Your instructions -
Precisely the lines from the one with "(354, 304) = (534, 278): white" through the end of the data, both included, must make up the response, each restated word for word.

Supplied data Block Start

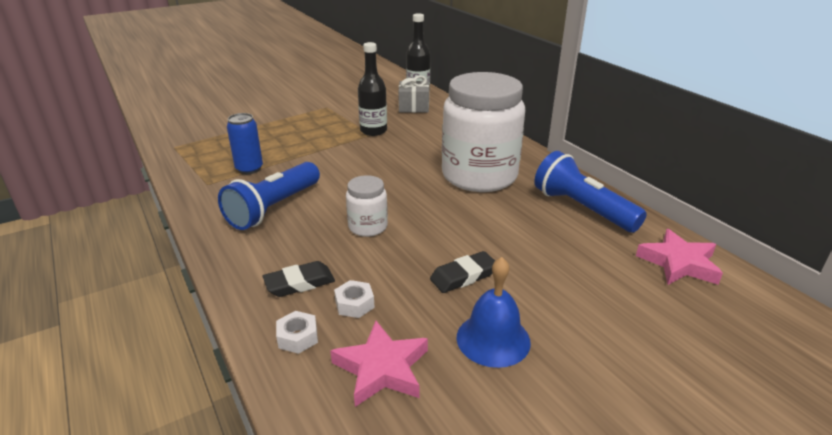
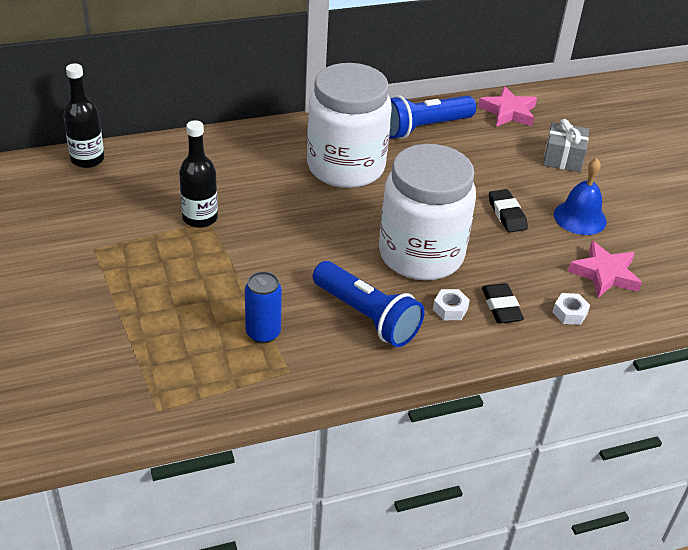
camera: 80 degrees left, 10 degrees up
(354, 304) = (534, 278): white nut -> white nut (450, 309)
(368, 227) = (421, 254): white jar -> white jar, size x2.23
(414, 107) = (141, 173): grey gift -> grey gift (563, 158)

Supplied data Block End

Written answer -
(354, 304) = (534, 278): white nut -> white nut (450, 309)
(368, 227) = (421, 254): white jar -> white jar, size x2.23
(414, 107) = (141, 173): grey gift -> grey gift (563, 158)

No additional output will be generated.